WORK REQUEST:
Within the listing below, the lines to output run from the one containing "(224, 560) = (278, 134): blue" through the one containing "(498, 596) = (102, 183): pink"; copy them exactly and nothing else.

SOURCE DATA:
---

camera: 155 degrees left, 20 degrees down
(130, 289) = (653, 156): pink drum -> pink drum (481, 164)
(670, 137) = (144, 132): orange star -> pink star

---

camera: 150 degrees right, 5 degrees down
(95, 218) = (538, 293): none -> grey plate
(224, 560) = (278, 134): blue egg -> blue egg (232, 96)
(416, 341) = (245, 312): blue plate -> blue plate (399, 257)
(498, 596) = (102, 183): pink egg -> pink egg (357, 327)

---

TASK SOLUTION:
(224, 560) = (278, 134): blue egg -> blue egg (232, 96)
(416, 341) = (245, 312): blue plate -> blue plate (399, 257)
(498, 596) = (102, 183): pink egg -> pink egg (357, 327)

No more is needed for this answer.